Available data:
··········

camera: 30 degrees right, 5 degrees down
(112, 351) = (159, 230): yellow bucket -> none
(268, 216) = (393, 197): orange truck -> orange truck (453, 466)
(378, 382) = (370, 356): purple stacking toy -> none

··········

Task objective:
Starting from the first line above, copy the data through to the last line exactly.

Exercise answer:
camera: 30 degrees right, 5 degrees down
(112, 351) = (159, 230): yellow bucket -> none
(268, 216) = (393, 197): orange truck -> orange truck (453, 466)
(378, 382) = (370, 356): purple stacking toy -> none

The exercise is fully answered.